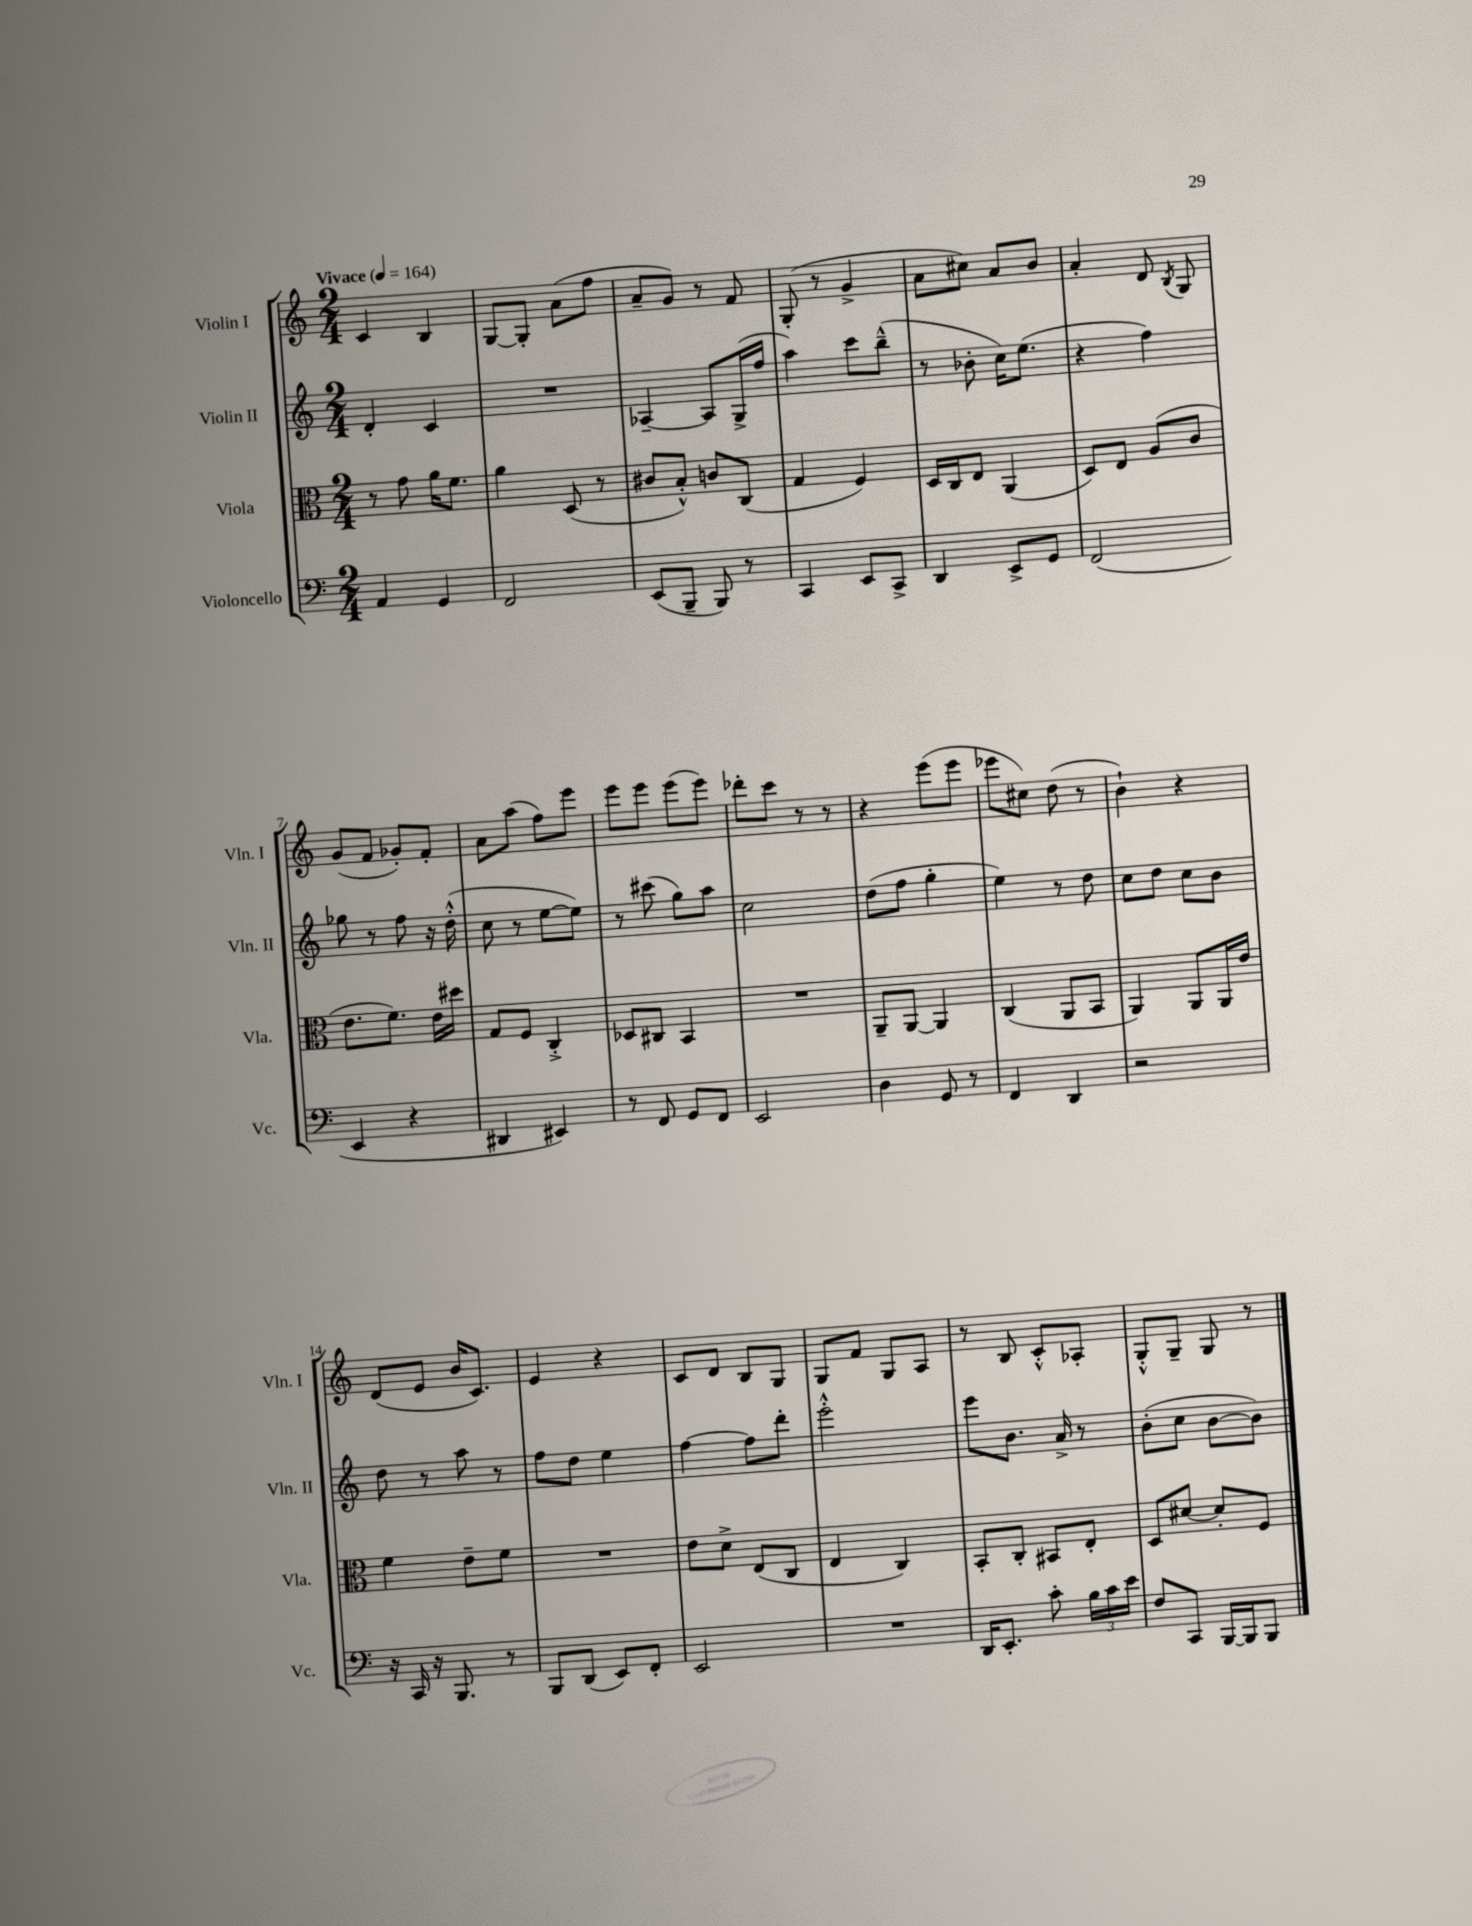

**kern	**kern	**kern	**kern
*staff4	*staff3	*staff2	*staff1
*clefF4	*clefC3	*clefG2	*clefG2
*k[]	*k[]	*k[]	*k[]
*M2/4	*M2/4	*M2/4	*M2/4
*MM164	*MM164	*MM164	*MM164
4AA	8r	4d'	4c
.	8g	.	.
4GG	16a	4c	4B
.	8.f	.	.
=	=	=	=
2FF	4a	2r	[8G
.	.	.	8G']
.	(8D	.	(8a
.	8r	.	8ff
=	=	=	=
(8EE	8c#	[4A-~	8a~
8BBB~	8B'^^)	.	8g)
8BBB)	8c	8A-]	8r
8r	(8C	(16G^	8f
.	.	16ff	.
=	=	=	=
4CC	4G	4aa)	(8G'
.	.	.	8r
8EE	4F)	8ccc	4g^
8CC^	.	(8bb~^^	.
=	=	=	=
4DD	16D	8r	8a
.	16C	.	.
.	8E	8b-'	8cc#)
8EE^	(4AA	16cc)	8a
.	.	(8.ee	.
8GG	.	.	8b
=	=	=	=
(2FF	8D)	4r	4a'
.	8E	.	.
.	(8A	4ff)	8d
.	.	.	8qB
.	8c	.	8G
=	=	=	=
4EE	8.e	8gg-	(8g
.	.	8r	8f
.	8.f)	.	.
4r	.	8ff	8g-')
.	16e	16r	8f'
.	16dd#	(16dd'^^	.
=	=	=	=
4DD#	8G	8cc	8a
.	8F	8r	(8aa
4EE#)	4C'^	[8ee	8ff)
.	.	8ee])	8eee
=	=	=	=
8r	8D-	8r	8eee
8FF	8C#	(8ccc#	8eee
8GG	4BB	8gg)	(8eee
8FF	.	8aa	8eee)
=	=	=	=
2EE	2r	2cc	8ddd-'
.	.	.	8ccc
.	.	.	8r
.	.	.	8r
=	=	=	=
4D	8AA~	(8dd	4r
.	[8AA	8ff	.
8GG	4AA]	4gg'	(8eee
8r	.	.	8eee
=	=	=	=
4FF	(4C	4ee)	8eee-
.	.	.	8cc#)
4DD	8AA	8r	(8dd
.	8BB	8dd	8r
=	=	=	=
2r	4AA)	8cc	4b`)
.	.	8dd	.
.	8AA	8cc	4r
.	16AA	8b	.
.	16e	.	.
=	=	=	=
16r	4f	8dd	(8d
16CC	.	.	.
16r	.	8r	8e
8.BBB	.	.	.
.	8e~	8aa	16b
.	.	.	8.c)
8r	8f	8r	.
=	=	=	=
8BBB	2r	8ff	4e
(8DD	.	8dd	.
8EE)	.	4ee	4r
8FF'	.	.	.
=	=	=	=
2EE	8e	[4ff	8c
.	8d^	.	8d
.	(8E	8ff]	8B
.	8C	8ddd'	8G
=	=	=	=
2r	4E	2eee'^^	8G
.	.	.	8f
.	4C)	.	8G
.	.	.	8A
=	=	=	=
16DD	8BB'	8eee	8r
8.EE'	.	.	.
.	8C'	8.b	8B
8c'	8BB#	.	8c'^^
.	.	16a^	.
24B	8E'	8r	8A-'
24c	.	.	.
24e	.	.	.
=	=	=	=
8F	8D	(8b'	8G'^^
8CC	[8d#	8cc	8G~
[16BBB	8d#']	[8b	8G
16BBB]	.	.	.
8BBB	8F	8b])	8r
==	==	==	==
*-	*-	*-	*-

****************************************

▸ PROBLEM DETAILS:
Copy out the notation in the records above line for line, with no character changed, and leave the pictures out of your answer.

▸ CORRECT RESPONSE:
**kern	**kern	**kern	**kern
*staff4	*staff3	*staff2	*staff1
*clefF4	*clefC3	*clefG2	*clefG2
*k[]	*k[]	*k[]	*k[]
*M2/4	*M2/4	*M2/4	*M2/4
*MM164	*MM164	*MM164	*MM164
4AA	8r	4d'	4c
.	8g	.	.
4GG	16a	4c	4B
.	8.f	.	.
=	=	=	=
2FF	4a	2r	[8G
.	.	.	8G']
.	(8D	.	(8a
.	8r	.	8ff
=	=	=	=
(8EE	8c#	[4A-~	8a~
8BBB~	8B'^^)	.	8g)
8BBB)	8c	8A-]	8r
8r	(8C	(16G^	8f
.	.	16ff	.
=	=	=	=
4CC	4G	4aa)	(8G'
.	.	.	8r
8EE	4F)	8ccc	4g^
8CC^	.	(8bb~^^	.
=	=	=	=
4DD	16D	8r	8a
.	16C	.	.
.	8E	8b-'	8cc#)
8EE^	(4AA	16cc)	8a
.	.	(8.ee	.
8GG	.	.	8b
=	=	=	=
(2FF	8D)	4r	4a'
.	8E	.	.
.	(8A	4ff)	8d
.	.	.	8qB
.	8c	.	8G
=	=	=	=
4EE	8.e	8gg-	(8g
.	.	8r	8f
.	8.f)	.	.
4r	.	8ff	8g-')
.	16e	16r	8f'
.	16dd#	(16dd'^^	.
=	=	=	=
4DD#	8G	8cc	8a
.	8F	8r	(8aa
4EE#)	4C'^	[8ee	8ff)
.	.	8ee])	8eee
=	=	=	=
8r	8D-	8r	8eee
8FF	8C#	(8ccc#	8eee
8GG	4BB	8gg)	(8eee
8FF	.	8aa	8eee)
=	=	=	=
2EE	2r	2cc	8ddd-'
.	.	.	8ccc
.	.	.	8r
.	.	.	8r
=	=	=	=
4D	8AA~	(8dd	4r
.	[8AA	8ff	.
8GG	4AA]	4gg'	(8eee
8r	.	.	8eee
=	=	=	=
4FF	(4C	4ee)	8eee-
.	.	.	8cc#)
4DD	8AA	8r	(8dd
.	8BB	8dd	8r
=	=	=	=
2r	4AA)	8cc	4b`)
.	.	8dd	.
.	8AA	8cc	4r
.	16AA	8b	.
.	16e	.	.
=	=	=	=
16r	4f	8dd	(8d
16CC	.	.	.
16r	.	8r	8e
8.BBB	.	.	.
.	8e~	8aa	16b
.	.	.	8.c)
8r	8f	8r	.
=	=	=	=
8BBB	2r	8ff	4e
(8DD	.	8dd	.
8EE)	.	4ee	4r
8FF'	.	.	.
=	=	=	=
2EE	8e	[4ff	8c
.	8d^	.	8d
.	(8E	8ff]	8B
.	8C	8ddd'	8G
=	=	=	=
2r	4E	2eee'^^	8G
.	.	.	8f
.	4C)	.	8G
.	.	.	8A
=	=	=	=
16DD	8BB'	8eee	8r
8.EE'	.	.	.
.	8C'	8.b	8B
8c'	8BB#	.	8c'^^
.	.	16a^	.
24B	8E'	8r	8A-'
24c	.	.	.
24e	.	.	.
=	=	=	=
8F	8D	(8b'	8G'^^
8CC	[8d#	8cc	8G~
[16BBB	8d#']	[8b	8G
16BBB]	.	.	.
8BBB	8F	8b])	8r
==	==	==	==
*-	*-	*-	*-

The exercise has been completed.